* [WHAT IS EXPECTED]
Lines before the one containing "blue truck: [563,121,632,190]" are not wanted. Transcribe that line and all after it exactly, to the end of the entries.

* [RECORDS PROVIDED]
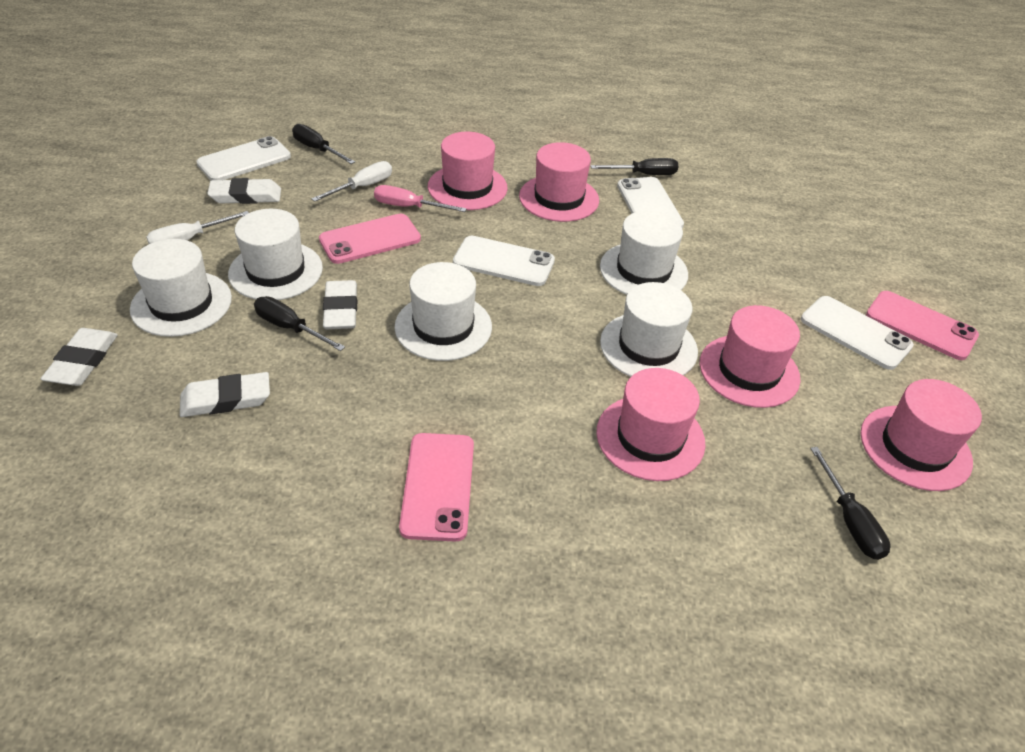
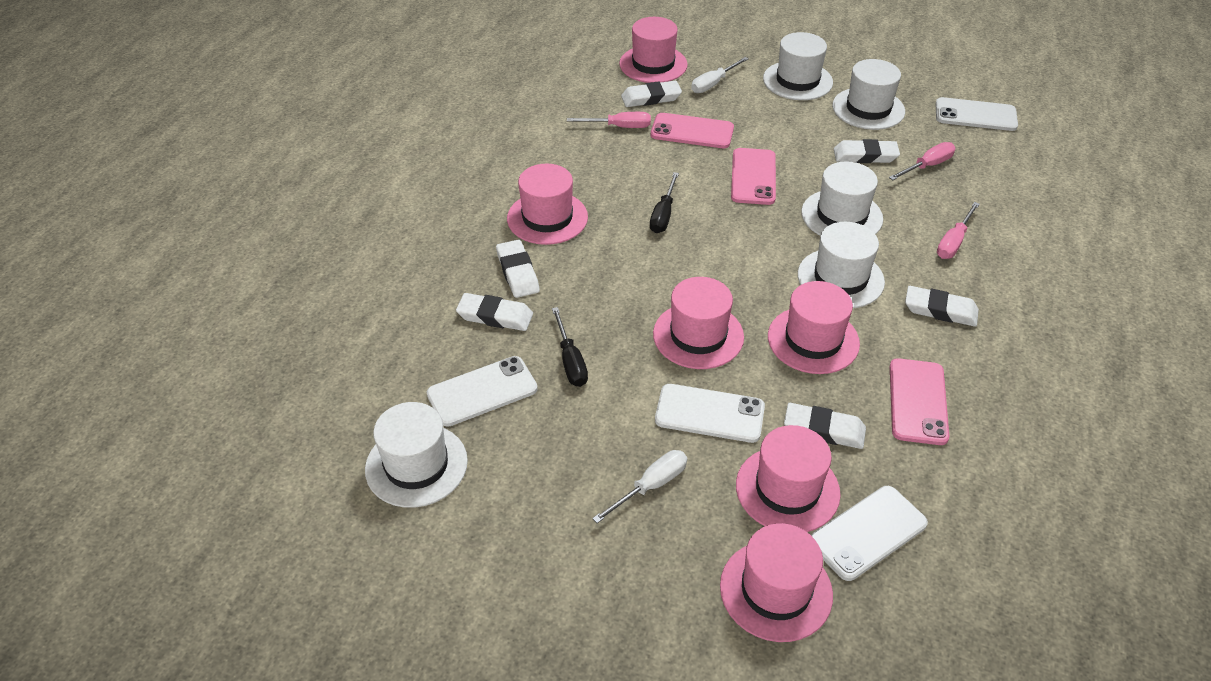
black screwdriver: [254,296,345,351] [292,124,355,164] [591,158,678,175] [810,447,891,560] = 4 -> [552,307,588,387] [650,172,679,233] = 2
pink hat: [428,132,508,210] [519,142,599,222] [596,368,706,481] [700,305,801,408] [861,379,982,491] = 5 -> [507,164,588,245] [619,17,688,83] [653,277,744,369] [720,523,833,642] [736,425,841,532] [768,281,860,374] = 6
pink screwdriver: [374,185,467,212] = 1 -> [567,112,651,128] [889,142,956,180] [937,202,980,259] = 3
white eraser: [41,328,118,386] [180,372,270,417] [207,178,281,204] [323,280,357,329] = 4 -> [456,293,533,331] [496,240,540,298] [621,81,682,107] [784,403,866,449] [834,139,900,163] [905,286,979,327] = 6

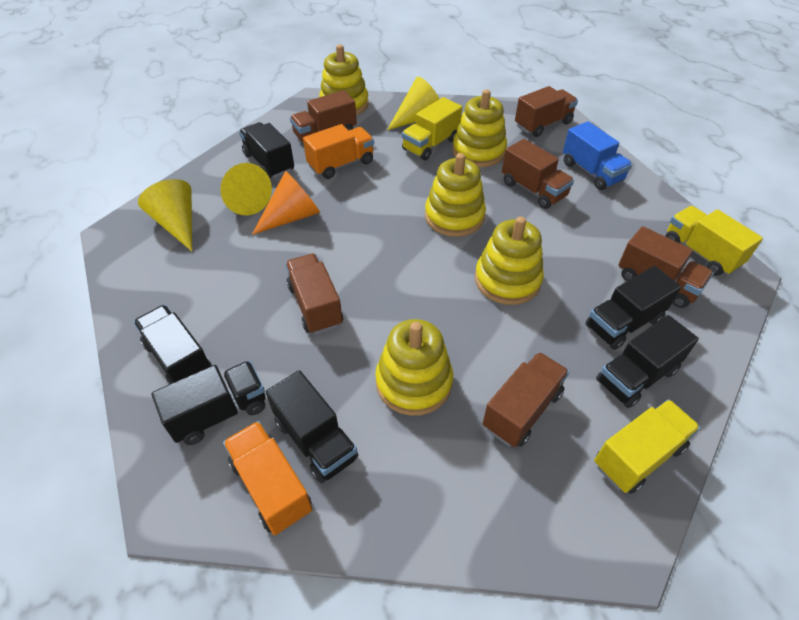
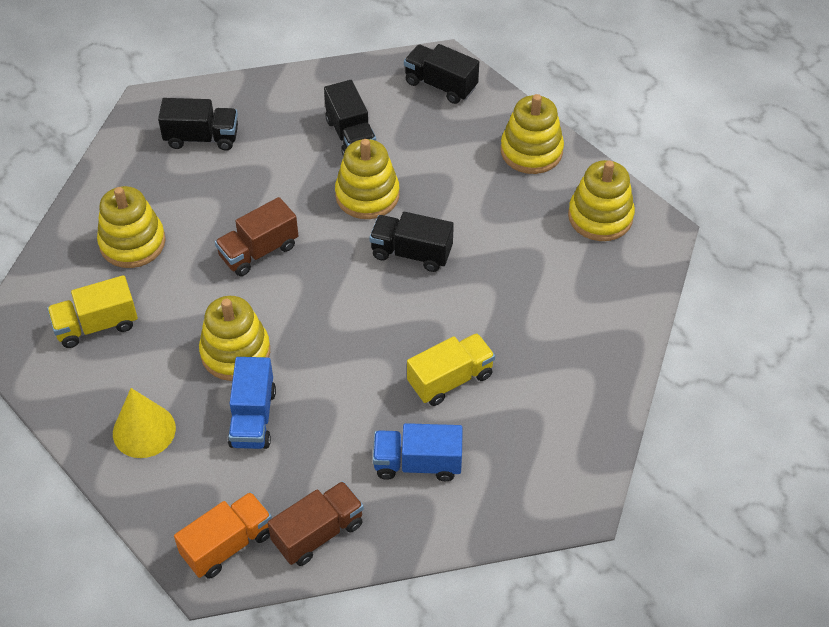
black truck: [133,305,212,384] [152,361,266,445] [239,122,294,178] [266,370,358,483] [585,266,681,350] [596,315,699,408] = 6 -> [158,98,238,151] [324,80,376,156] [369,212,454,272] [404,44,479,104] = 4
blue truck: [563,121,632,190] = 1 -> [228,357,276,449] [373,423,463,481] = 2
brown truck: [285,254,343,334] [290,90,357,143] [483,352,569,447] [502,139,574,209] [515,86,578,137] [618,226,714,308] = 6 -> [215,197,298,276] [268,481,364,566] = 2
orange cone: [252,171,320,235] = 1 -> none = 0
orange truck: [223,421,312,535] [303,124,374,179] = 2 -> [174,492,272,579] = 1
yellow cone: [138,179,192,251] [220,163,272,215] [387,77,439,130] = 3 -> [113,388,176,458] = 1
yellow truck: [402,97,462,160] [594,399,700,494] [665,206,763,276] = 3 -> [47,275,138,348] [407,333,495,406] = 2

* [FINAL ANSWER]
blue truck: [563,121,632,190] = 1 -> [228,357,276,449] [373,423,463,481] = 2
brown truck: [285,254,343,334] [290,90,357,143] [483,352,569,447] [502,139,574,209] [515,86,578,137] [618,226,714,308] = 6 -> [215,197,298,276] [268,481,364,566] = 2
orange cone: [252,171,320,235] = 1 -> none = 0
orange truck: [223,421,312,535] [303,124,374,179] = 2 -> [174,492,272,579] = 1
yellow cone: [138,179,192,251] [220,163,272,215] [387,77,439,130] = 3 -> [113,388,176,458] = 1
yellow truck: [402,97,462,160] [594,399,700,494] [665,206,763,276] = 3 -> [47,275,138,348] [407,333,495,406] = 2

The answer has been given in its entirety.